Extracted records »
----

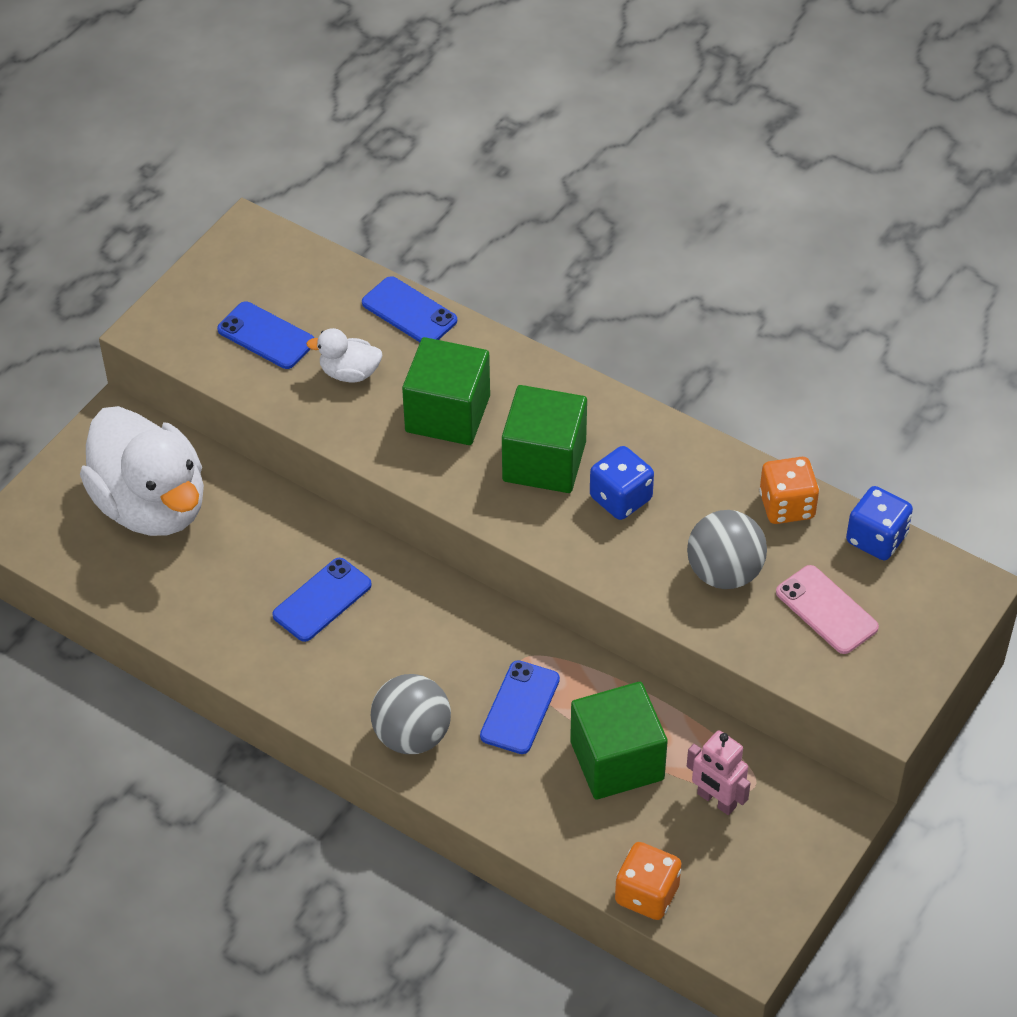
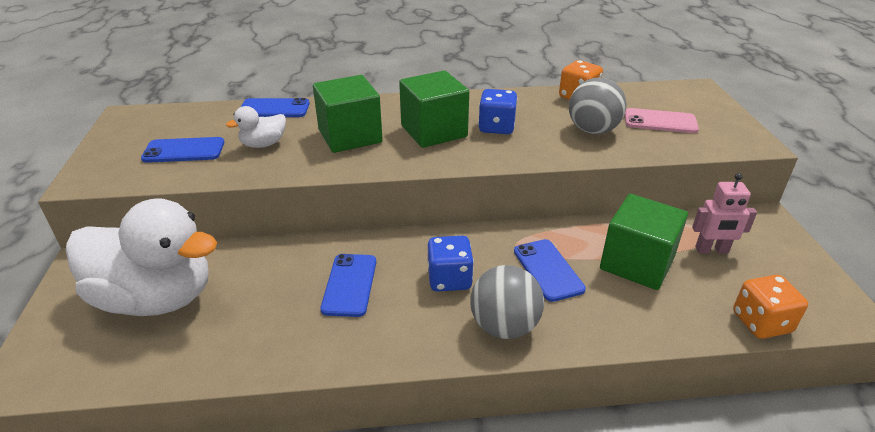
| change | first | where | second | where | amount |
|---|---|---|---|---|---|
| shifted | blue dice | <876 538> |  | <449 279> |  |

----

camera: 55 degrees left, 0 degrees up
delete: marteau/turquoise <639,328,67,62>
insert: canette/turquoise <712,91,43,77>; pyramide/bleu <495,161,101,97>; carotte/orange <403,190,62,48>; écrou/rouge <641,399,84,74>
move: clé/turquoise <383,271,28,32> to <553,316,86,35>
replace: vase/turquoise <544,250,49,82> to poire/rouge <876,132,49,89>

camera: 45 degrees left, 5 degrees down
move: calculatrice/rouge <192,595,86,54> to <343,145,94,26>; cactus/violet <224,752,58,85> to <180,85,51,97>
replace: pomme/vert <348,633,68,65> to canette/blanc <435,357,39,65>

----

Instructions to follow » All lines above from the one containing "camera: 55 degrees left, 0 degrees up" to the one containing "move: clé/turquoise <383,271,28,32>" must be repeated exactly, both lines included, and no others.

Output of the exercise »
camera: 55 degrees left, 0 degrees up
delete: marteau/turquoise <639,328,67,62>
insert: canette/turquoise <712,91,43,77>; pyramide/bleu <495,161,101,97>; carotte/orange <403,190,62,48>; écrou/rouge <641,399,84,74>
move: clé/turquoise <383,271,28,32> to <553,316,86,35>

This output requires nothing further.